*** SOURCE RECORDS ***

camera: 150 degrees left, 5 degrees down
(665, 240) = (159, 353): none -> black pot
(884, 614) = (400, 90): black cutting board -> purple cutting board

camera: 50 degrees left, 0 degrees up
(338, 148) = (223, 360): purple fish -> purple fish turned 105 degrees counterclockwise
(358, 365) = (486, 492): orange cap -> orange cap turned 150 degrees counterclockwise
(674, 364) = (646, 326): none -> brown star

***

**TASK:** Would you copy out all of the entries exactly?

**RESPONSE:**
camera: 150 degrees left, 5 degrees down
(665, 240) = (159, 353): none -> black pot
(884, 614) = (400, 90): black cutting board -> purple cutting board

camera: 50 degrees left, 0 degrees up
(338, 148) = (223, 360): purple fish -> purple fish turned 105 degrees counterclockwise
(358, 365) = (486, 492): orange cap -> orange cap turned 150 degrees counterclockwise
(674, 364) = (646, 326): none -> brown star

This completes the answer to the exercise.